[Object change listings]

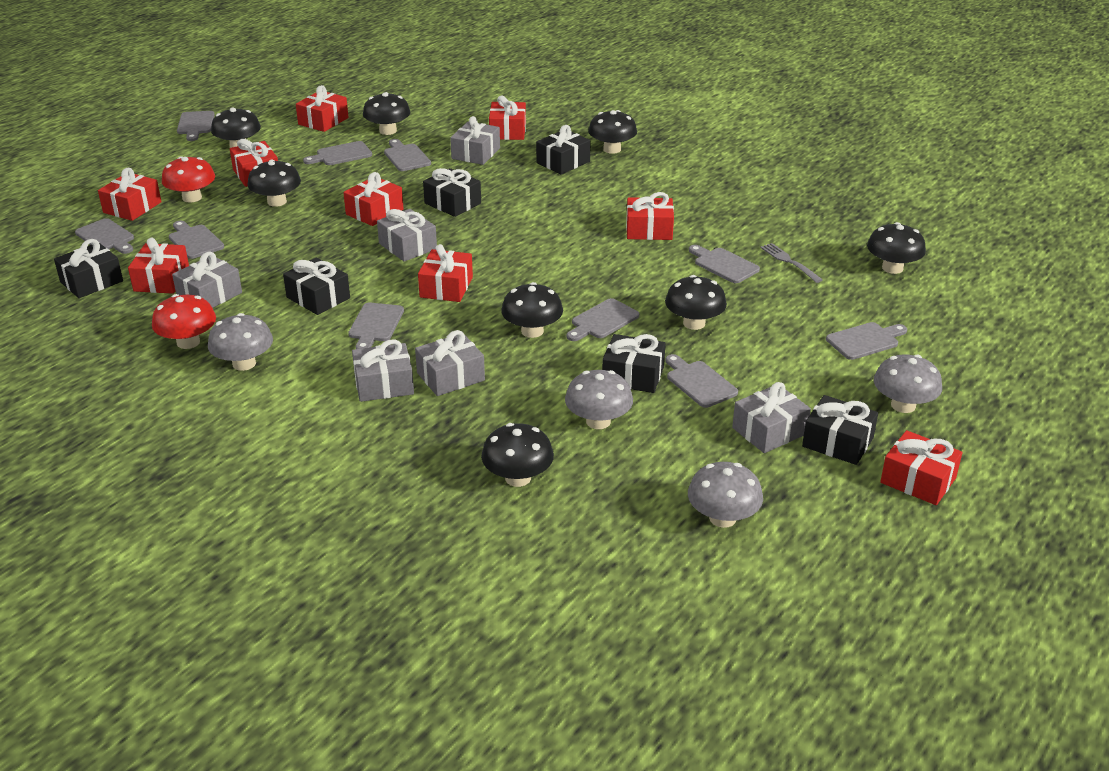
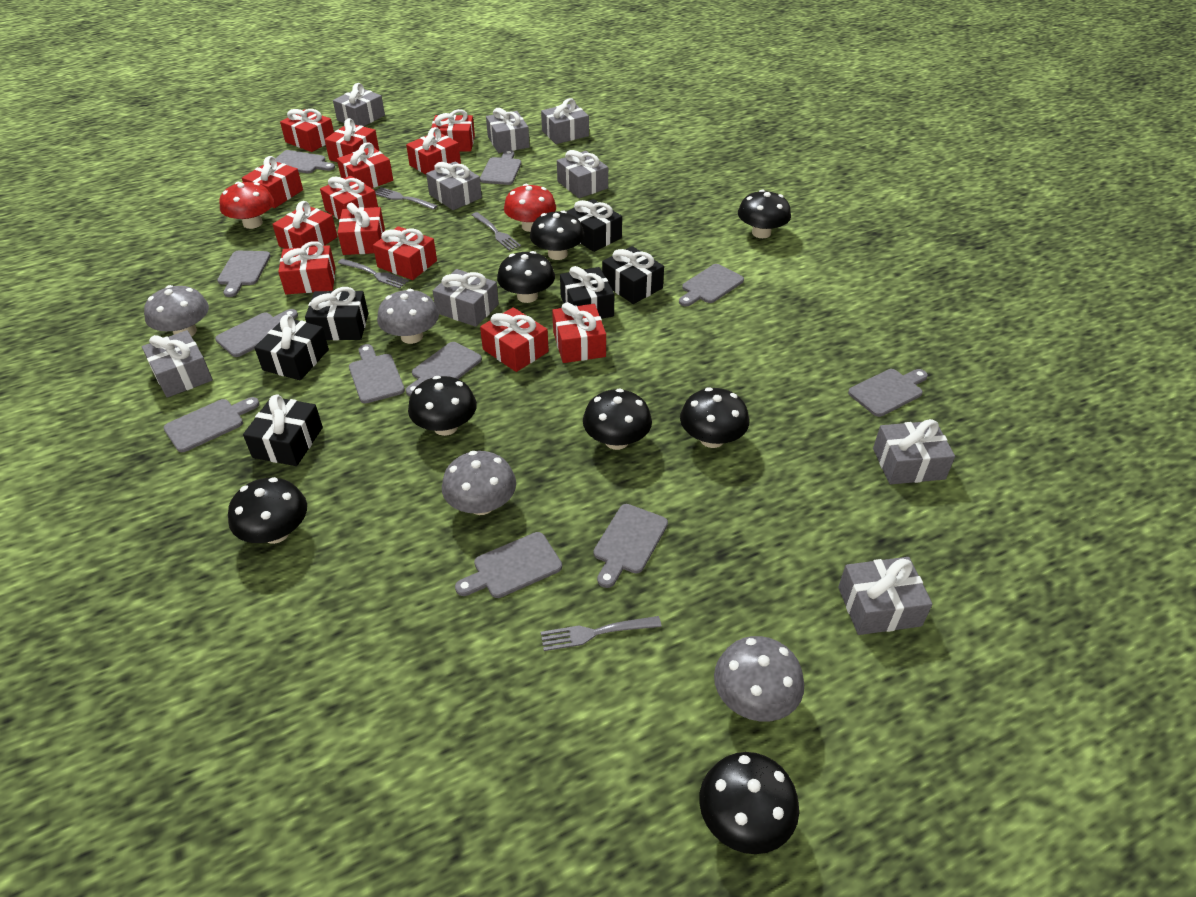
grey cutting board: 10 -> 11
grey fork: 1 -> 4
grey gift: 6 -> 9
red gift: 9 -> 13

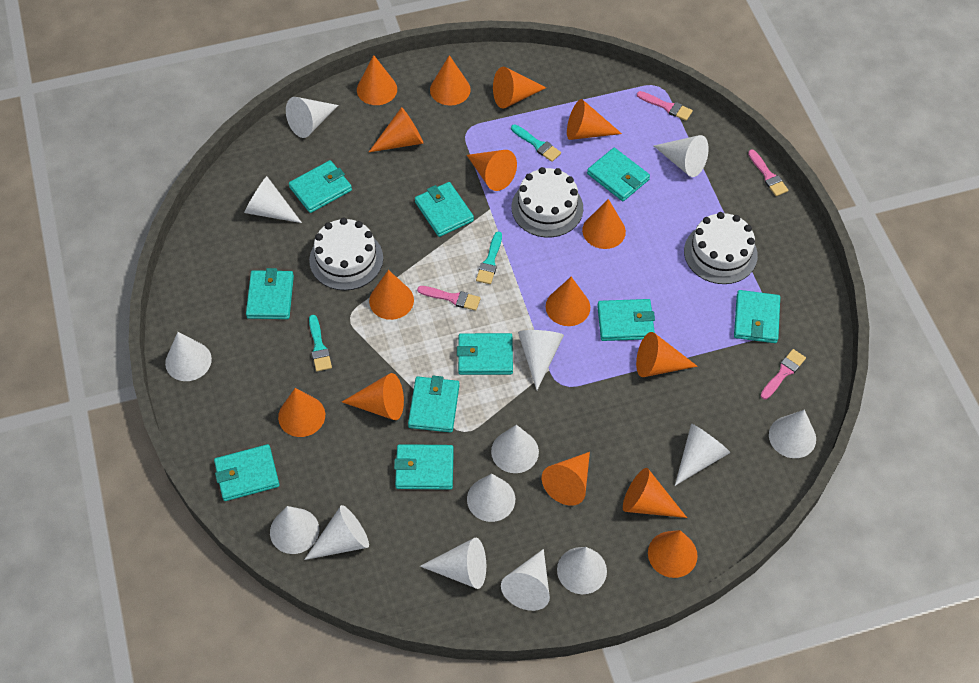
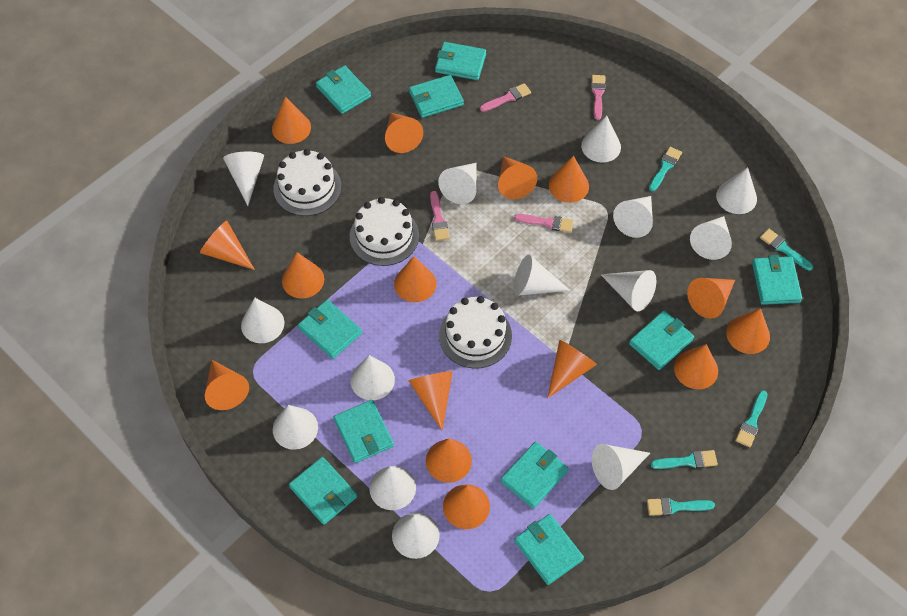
turquoise brush: 3 -> 5

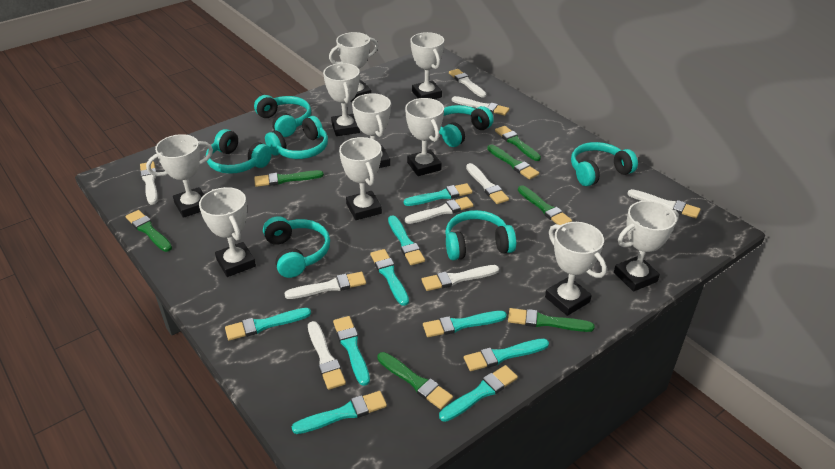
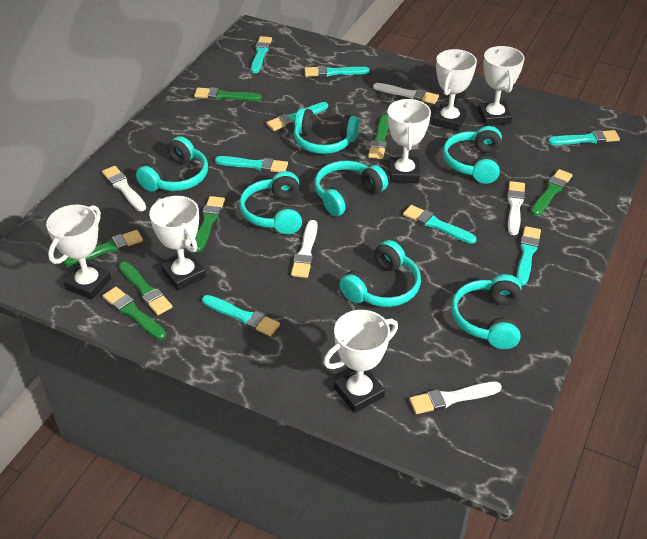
turquoise brush: 9 -> 8
white brush: 9 -> 5
white trophy: 10 -> 6

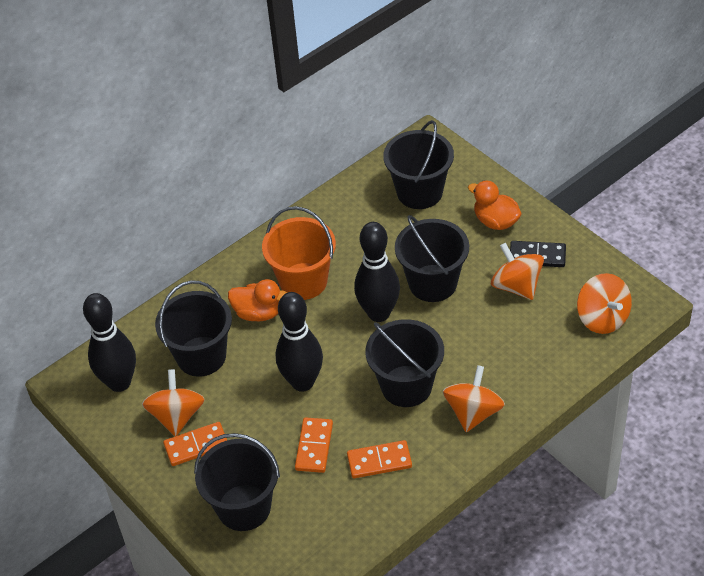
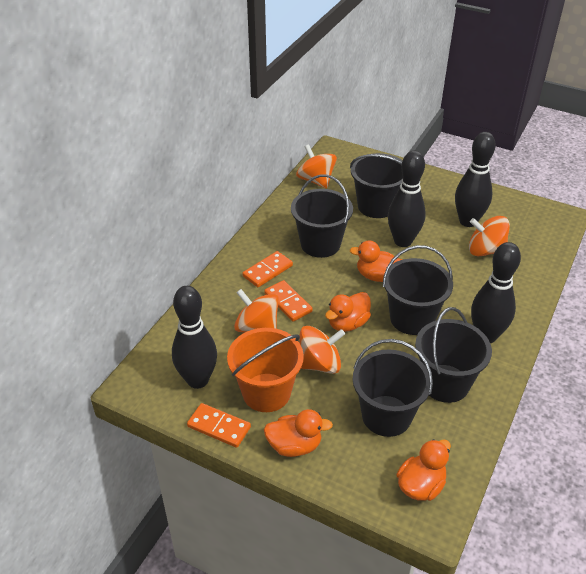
black bowling pin: 3 -> 4
black domino: 1 -> 0
orange duck: 2 -> 4

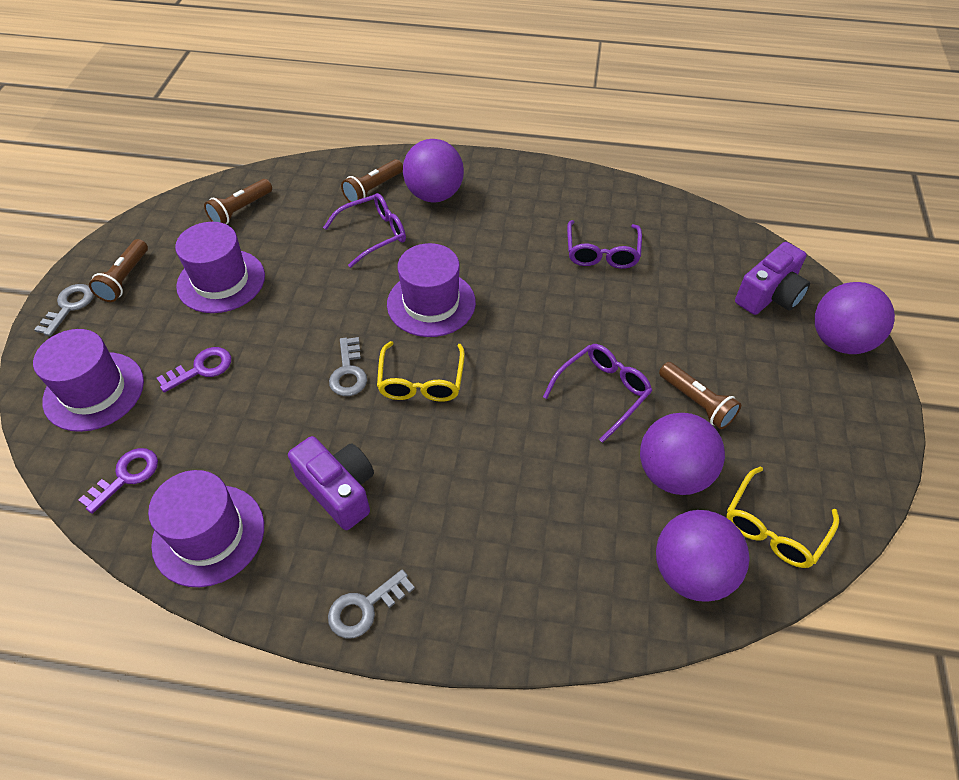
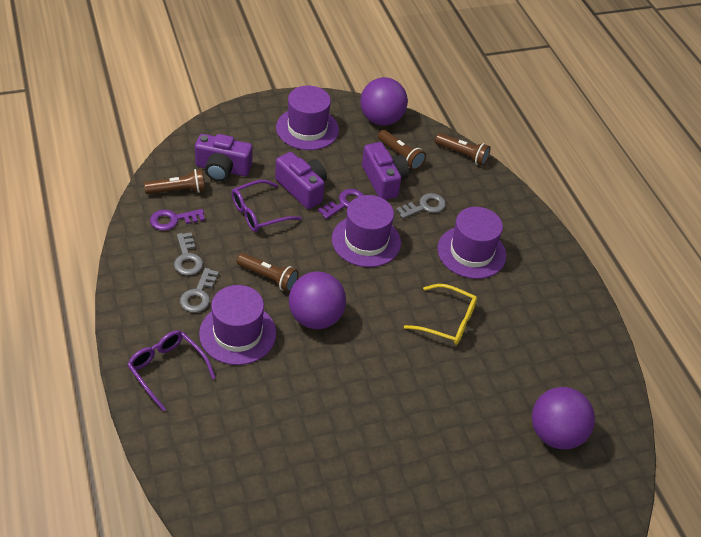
purple ball: 4 -> 3
purple camera: 2 -> 3
purple glasses: 3 -> 2
yellow glasses: 2 -> 1

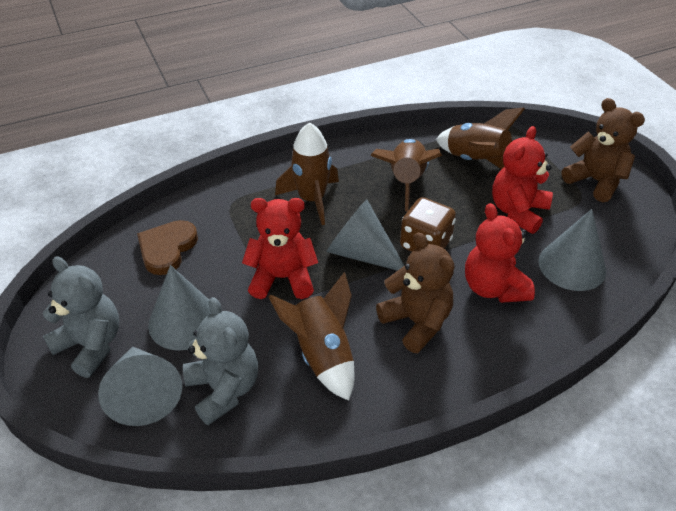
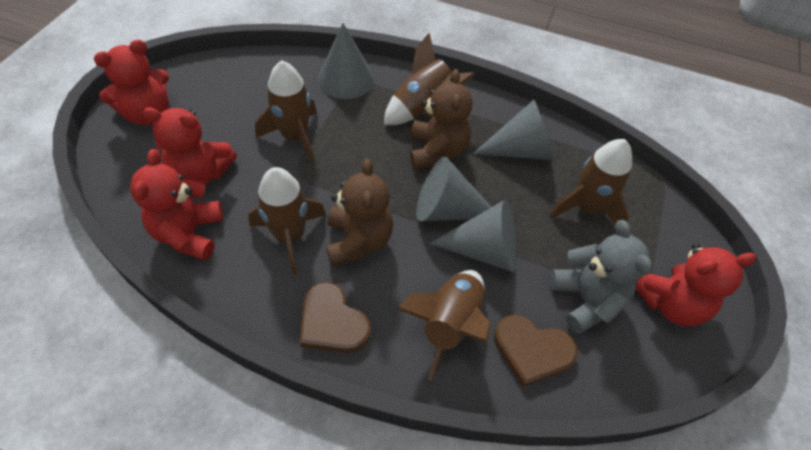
brown dice: 1 -> 0
brown heart: 1 -> 2
brown rocket: 4 -> 5
grey teddy bear: 2 -> 1
red teddy bear: 3 -> 4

• _Exercise brief_
What you output must match the data exactly, apart from the pictures, which are left out.

• _Written solution_
grey cutting board: 10 -> 11
grey fork: 1 -> 4
grey gift: 6 -> 9
red gift: 9 -> 13

turquoise brush: 3 -> 5

turquoise brush: 9 -> 8
white brush: 9 -> 5
white trophy: 10 -> 6

black bowling pin: 3 -> 4
black domino: 1 -> 0
orange duck: 2 -> 4

purple ball: 4 -> 3
purple camera: 2 -> 3
purple glasses: 3 -> 2
yellow glasses: 2 -> 1

brown dice: 1 -> 0
brown heart: 1 -> 2
brown rocket: 4 -> 5
grey teddy bear: 2 -> 1
red teddy bear: 3 -> 4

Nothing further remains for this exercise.